**Data provided**.
------

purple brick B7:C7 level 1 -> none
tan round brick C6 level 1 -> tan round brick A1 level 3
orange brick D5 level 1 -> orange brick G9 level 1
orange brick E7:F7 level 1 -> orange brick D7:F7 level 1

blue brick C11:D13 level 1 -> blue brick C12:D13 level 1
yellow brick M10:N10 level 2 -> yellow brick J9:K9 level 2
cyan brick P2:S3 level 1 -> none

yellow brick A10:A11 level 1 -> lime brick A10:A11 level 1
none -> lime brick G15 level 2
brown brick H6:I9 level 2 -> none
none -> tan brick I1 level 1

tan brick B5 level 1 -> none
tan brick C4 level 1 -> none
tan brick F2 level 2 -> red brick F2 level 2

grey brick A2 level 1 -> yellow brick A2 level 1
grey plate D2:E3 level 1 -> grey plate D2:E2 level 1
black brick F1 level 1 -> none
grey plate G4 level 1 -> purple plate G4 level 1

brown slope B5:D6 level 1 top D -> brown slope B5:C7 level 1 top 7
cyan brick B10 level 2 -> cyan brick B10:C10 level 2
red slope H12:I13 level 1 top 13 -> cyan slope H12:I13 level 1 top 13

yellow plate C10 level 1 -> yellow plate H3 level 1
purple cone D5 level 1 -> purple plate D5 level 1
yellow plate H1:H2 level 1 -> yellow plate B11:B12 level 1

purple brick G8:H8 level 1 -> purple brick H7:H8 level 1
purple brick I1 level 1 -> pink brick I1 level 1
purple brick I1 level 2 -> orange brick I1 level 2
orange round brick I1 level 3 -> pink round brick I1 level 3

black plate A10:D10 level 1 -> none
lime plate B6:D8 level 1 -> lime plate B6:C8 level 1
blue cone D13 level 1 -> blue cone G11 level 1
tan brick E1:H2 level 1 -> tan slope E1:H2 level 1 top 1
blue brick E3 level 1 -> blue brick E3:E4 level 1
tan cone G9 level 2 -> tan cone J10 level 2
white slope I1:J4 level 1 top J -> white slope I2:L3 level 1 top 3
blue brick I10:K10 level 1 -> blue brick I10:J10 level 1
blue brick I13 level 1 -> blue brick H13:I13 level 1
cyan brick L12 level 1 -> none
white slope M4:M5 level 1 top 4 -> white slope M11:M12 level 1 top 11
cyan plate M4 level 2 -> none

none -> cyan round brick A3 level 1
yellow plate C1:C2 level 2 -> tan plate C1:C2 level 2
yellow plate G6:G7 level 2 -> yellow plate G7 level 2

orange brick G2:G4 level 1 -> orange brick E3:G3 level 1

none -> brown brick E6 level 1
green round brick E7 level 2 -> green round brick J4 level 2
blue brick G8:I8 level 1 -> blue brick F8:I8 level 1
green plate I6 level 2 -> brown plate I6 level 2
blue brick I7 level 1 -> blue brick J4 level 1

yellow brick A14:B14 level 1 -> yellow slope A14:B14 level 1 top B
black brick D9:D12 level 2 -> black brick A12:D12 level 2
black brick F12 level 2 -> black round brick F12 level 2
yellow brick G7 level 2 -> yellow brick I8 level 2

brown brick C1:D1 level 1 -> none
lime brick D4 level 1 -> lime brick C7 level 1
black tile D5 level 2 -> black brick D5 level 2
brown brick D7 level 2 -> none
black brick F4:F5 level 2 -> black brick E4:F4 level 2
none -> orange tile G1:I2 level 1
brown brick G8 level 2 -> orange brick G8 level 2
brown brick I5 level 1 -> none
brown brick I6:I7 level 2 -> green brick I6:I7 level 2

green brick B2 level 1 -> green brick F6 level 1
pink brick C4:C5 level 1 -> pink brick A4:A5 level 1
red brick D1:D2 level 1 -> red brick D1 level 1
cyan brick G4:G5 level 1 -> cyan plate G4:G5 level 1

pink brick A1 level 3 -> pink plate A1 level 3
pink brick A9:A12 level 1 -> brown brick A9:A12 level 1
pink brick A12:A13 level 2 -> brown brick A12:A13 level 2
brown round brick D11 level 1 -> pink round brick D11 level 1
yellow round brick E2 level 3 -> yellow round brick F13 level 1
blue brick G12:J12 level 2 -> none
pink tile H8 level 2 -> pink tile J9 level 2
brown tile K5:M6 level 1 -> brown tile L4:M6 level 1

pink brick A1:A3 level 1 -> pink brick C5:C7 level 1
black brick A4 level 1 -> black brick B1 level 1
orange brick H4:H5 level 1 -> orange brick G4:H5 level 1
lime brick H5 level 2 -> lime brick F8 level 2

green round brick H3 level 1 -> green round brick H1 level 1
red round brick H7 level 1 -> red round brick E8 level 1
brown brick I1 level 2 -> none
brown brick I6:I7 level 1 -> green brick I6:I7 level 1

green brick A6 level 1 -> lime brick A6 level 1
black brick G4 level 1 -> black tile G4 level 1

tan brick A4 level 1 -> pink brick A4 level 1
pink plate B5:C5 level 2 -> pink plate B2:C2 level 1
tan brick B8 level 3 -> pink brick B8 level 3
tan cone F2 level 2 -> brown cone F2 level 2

------

**To do**.
The response should be an exact copy of all the records above.

**Answer to this task**.
purple brick B7:C7 level 1 -> none
tan round brick C6 level 1 -> tan round brick A1 level 3
orange brick D5 level 1 -> orange brick G9 level 1
orange brick E7:F7 level 1 -> orange brick D7:F7 level 1

blue brick C11:D13 level 1 -> blue brick C12:D13 level 1
yellow brick M10:N10 level 2 -> yellow brick J9:K9 level 2
cyan brick P2:S3 level 1 -> none

yellow brick A10:A11 level 1 -> lime brick A10:A11 level 1
none -> lime brick G15 level 2
brown brick H6:I9 level 2 -> none
none -> tan brick I1 level 1

tan brick B5 level 1 -> none
tan brick C4 level 1 -> none
tan brick F2 level 2 -> red brick F2 level 2

grey brick A2 level 1 -> yellow brick A2 level 1
grey plate D2:E3 level 1 -> grey plate D2:E2 level 1
black brick F1 level 1 -> none
grey plate G4 level 1 -> purple plate G4 level 1

brown slope B5:D6 level 1 top D -> brown slope B5:C7 level 1 top 7
cyan brick B10 level 2 -> cyan brick B10:C10 level 2
red slope H12:I13 level 1 top 13 -> cyan slope H12:I13 level 1 top 13

yellow plate C10 level 1 -> yellow plate H3 level 1
purple cone D5 level 1 -> purple plate D5 level 1
yellow plate H1:H2 level 1 -> yellow plate B11:B12 level 1

purple brick G8:H8 level 1 -> purple brick H7:H8 level 1
purple brick I1 level 1 -> pink brick I1 level 1
purple brick I1 level 2 -> orange brick I1 level 2
orange round brick I1 level 3 -> pink round brick I1 level 3

black plate A10:D10 level 1 -> none
lime plate B6:D8 level 1 -> lime plate B6:C8 level 1
blue cone D13 level 1 -> blue cone G11 level 1
tan brick E1:H2 level 1 -> tan slope E1:H2 level 1 top 1
blue brick E3 level 1 -> blue brick E3:E4 level 1
tan cone G9 level 2 -> tan cone J10 level 2
white slope I1:J4 level 1 top J -> white slope I2:L3 level 1 top 3
blue brick I10:K10 level 1 -> blue brick I10:J10 level 1
blue brick I13 level 1 -> blue brick H13:I13 level 1
cyan brick L12 level 1 -> none
white slope M4:M5 level 1 top 4 -> white slope M11:M12 level 1 top 11
cyan plate M4 level 2 -> none

none -> cyan round brick A3 level 1
yellow plate C1:C2 level 2 -> tan plate C1:C2 level 2
yellow plate G6:G7 level 2 -> yellow plate G7 level 2

orange brick G2:G4 level 1 -> orange brick E3:G3 level 1

none -> brown brick E6 level 1
green round brick E7 level 2 -> green round brick J4 level 2
blue brick G8:I8 level 1 -> blue brick F8:I8 level 1
green plate I6 level 2 -> brown plate I6 level 2
blue brick I7 level 1 -> blue brick J4 level 1

yellow brick A14:B14 level 1 -> yellow slope A14:B14 level 1 top B
black brick D9:D12 level 2 -> black brick A12:D12 level 2
black brick F12 level 2 -> black round brick F12 level 2
yellow brick G7 level 2 -> yellow brick I8 level 2

brown brick C1:D1 level 1 -> none
lime brick D4 level 1 -> lime brick C7 level 1
black tile D5 level 2 -> black brick D5 level 2
brown brick D7 level 2 -> none
black brick F4:F5 level 2 -> black brick E4:F4 level 2
none -> orange tile G1:I2 level 1
brown brick G8 level 2 -> orange brick G8 level 2
brown brick I5 level 1 -> none
brown brick I6:I7 level 2 -> green brick I6:I7 level 2

green brick B2 level 1 -> green brick F6 level 1
pink brick C4:C5 level 1 -> pink brick A4:A5 level 1
red brick D1:D2 level 1 -> red brick D1 level 1
cyan brick G4:G5 level 1 -> cyan plate G4:G5 level 1

pink brick A1 level 3 -> pink plate A1 level 3
pink brick A9:A12 level 1 -> brown brick A9:A12 level 1
pink brick A12:A13 level 2 -> brown brick A12:A13 level 2
brown round brick D11 level 1 -> pink round brick D11 level 1
yellow round brick E2 level 3 -> yellow round brick F13 level 1
blue brick G12:J12 level 2 -> none
pink tile H8 level 2 -> pink tile J9 level 2
brown tile K5:M6 level 1 -> brown tile L4:M6 level 1

pink brick A1:A3 level 1 -> pink brick C5:C7 level 1
black brick A4 level 1 -> black brick B1 level 1
orange brick H4:H5 level 1 -> orange brick G4:H5 level 1
lime brick H5 level 2 -> lime brick F8 level 2

green round brick H3 level 1 -> green round brick H1 level 1
red round brick H7 level 1 -> red round brick E8 level 1
brown brick I1 level 2 -> none
brown brick I6:I7 level 1 -> green brick I6:I7 level 1

green brick A6 level 1 -> lime brick A6 level 1
black brick G4 level 1 -> black tile G4 level 1

tan brick A4 level 1 -> pink brick A4 level 1
pink plate B5:C5 level 2 -> pink plate B2:C2 level 1
tan brick B8 level 3 -> pink brick B8 level 3
tan cone F2 level 2 -> brown cone F2 level 2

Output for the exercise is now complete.